(Beginning of Information given)

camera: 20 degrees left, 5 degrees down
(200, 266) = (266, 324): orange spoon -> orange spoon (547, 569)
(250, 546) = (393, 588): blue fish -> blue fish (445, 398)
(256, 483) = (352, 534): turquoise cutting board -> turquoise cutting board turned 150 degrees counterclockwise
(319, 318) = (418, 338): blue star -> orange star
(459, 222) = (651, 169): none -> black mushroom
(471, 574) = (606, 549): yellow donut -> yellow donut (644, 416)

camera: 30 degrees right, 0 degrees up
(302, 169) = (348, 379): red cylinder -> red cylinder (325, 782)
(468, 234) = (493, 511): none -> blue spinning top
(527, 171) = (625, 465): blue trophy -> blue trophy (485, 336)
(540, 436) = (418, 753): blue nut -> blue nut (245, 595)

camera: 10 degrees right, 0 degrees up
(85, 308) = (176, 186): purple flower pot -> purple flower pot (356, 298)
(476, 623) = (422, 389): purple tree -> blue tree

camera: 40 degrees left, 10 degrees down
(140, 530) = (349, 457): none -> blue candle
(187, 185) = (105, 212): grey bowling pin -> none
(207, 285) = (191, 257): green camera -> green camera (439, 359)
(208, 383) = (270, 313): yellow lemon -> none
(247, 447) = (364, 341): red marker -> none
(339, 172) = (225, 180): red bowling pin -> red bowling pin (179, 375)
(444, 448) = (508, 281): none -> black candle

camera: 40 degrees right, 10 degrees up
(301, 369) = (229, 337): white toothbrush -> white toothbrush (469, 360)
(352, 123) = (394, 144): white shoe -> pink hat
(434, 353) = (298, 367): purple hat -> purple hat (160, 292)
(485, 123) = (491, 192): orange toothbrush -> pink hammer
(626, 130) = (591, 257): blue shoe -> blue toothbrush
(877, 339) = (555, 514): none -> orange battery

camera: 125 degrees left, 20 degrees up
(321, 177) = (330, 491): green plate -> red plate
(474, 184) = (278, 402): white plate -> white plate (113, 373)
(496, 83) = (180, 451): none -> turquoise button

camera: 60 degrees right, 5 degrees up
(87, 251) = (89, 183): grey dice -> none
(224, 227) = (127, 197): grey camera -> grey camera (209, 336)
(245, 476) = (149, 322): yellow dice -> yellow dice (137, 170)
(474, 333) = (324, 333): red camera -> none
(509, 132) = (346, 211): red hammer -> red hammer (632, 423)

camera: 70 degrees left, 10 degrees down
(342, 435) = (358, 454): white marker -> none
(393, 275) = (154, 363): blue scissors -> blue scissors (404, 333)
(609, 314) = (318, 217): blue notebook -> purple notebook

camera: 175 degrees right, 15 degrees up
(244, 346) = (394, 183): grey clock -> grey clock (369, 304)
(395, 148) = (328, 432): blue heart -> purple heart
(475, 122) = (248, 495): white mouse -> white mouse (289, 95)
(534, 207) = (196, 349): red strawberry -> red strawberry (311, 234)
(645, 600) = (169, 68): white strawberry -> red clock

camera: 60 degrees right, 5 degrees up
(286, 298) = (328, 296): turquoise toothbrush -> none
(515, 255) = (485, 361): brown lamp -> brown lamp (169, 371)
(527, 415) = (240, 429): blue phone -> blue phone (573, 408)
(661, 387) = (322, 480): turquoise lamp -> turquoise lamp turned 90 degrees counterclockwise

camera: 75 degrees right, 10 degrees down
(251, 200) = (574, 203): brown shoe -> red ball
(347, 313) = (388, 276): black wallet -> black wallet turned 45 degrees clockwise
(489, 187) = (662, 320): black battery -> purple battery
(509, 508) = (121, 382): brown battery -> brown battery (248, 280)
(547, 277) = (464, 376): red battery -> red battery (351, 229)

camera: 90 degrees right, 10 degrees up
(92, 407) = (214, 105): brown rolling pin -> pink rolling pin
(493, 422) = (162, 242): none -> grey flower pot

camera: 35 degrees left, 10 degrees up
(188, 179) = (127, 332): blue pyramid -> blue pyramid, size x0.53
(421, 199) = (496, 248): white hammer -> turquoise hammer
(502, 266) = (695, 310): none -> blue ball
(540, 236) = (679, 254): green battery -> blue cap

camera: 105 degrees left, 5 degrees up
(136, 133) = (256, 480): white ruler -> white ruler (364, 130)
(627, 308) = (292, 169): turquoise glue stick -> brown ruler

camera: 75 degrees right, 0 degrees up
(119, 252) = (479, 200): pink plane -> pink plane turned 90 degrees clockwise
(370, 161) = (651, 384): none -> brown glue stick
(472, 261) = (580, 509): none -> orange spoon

(End of Information given)

Exercise aim: In how many lines of the preceding material does the word "yellow" occur? Answer with the number only.

Answer space: 3